Task instructions: Among the lines below, take the one holding "(408, 253) = (531, 260): yellow", the one holding "(470, 254) = (586, 227): turquoise", and all lines between them. Set them down exactly.

--- Source material Enclosed Below ---

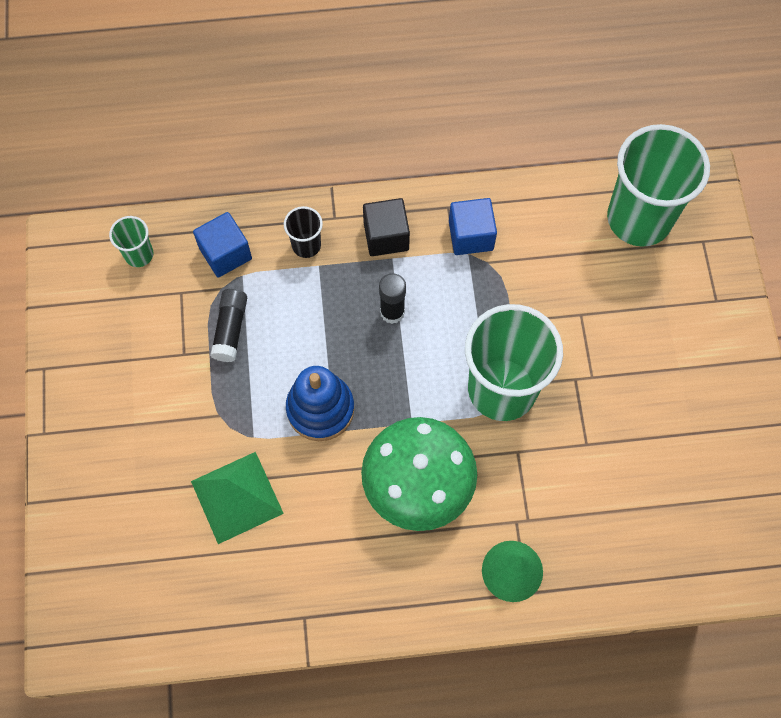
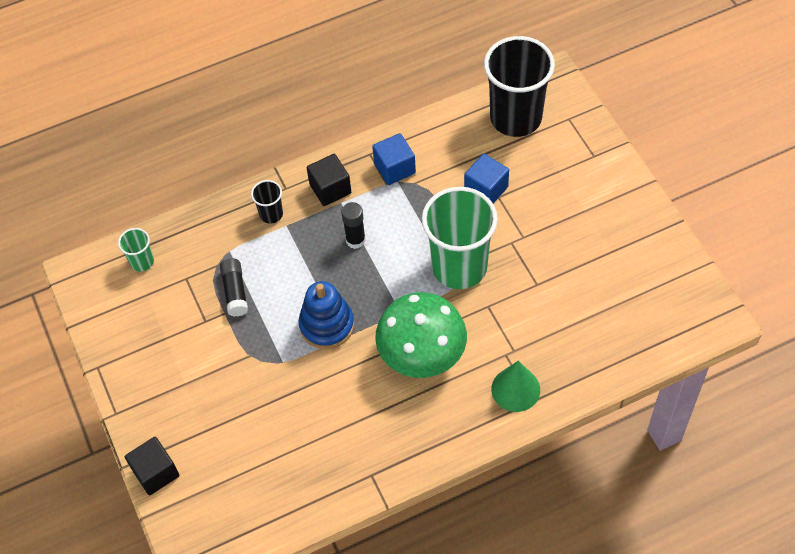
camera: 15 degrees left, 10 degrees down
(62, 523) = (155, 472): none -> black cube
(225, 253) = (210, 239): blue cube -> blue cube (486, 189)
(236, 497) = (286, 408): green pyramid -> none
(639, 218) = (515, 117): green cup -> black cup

--- End of Enclosed Source material ---
--- Source material Enclosed Below ---

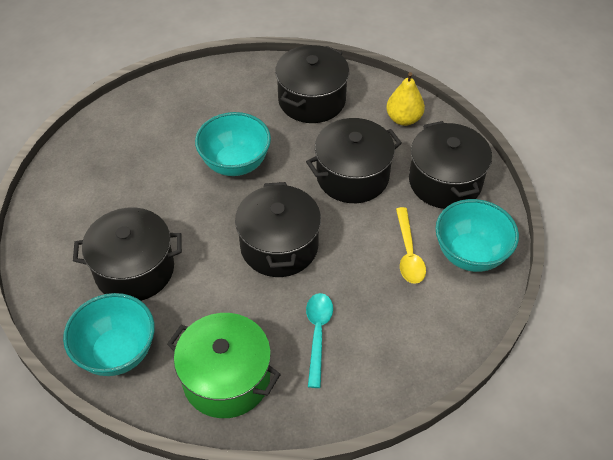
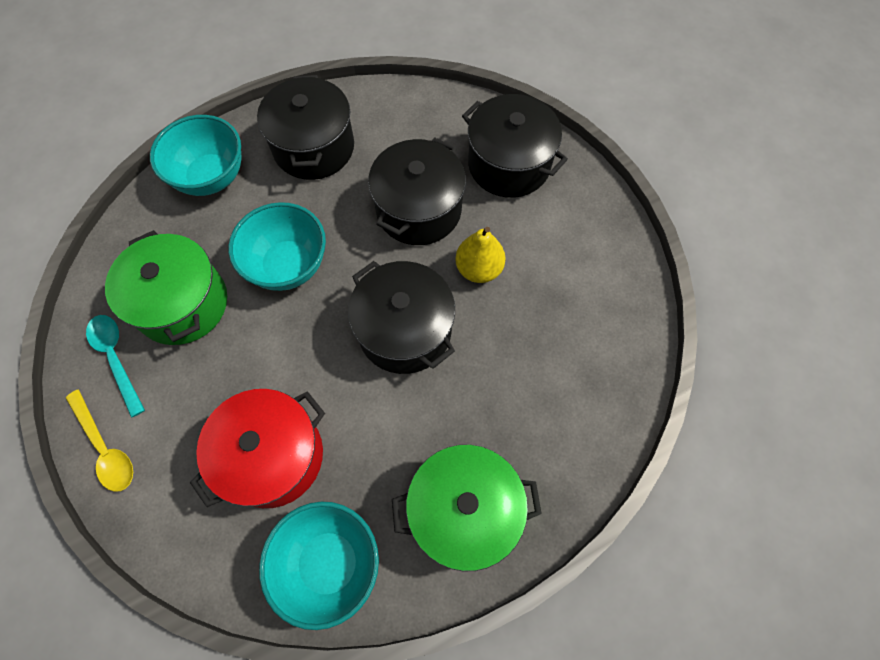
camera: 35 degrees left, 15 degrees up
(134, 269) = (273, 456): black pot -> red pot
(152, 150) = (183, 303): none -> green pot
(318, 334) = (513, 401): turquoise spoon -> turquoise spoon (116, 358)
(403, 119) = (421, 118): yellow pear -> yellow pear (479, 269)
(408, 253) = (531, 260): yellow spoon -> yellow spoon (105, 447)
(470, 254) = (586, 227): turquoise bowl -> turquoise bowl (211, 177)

--- End of Enclosed Source material ---
--- Source material Enclosed Below ---

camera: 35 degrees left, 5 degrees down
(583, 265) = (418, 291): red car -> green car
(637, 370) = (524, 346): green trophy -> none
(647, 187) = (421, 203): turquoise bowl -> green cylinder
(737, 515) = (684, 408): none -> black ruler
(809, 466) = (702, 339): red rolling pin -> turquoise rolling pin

--- End of Enclosed Source material ---

Response to the task:
(408, 253) = (531, 260): yellow spoon -> yellow spoon (105, 447)
(470, 254) = (586, 227): turquoise bowl -> turquoise bowl (211, 177)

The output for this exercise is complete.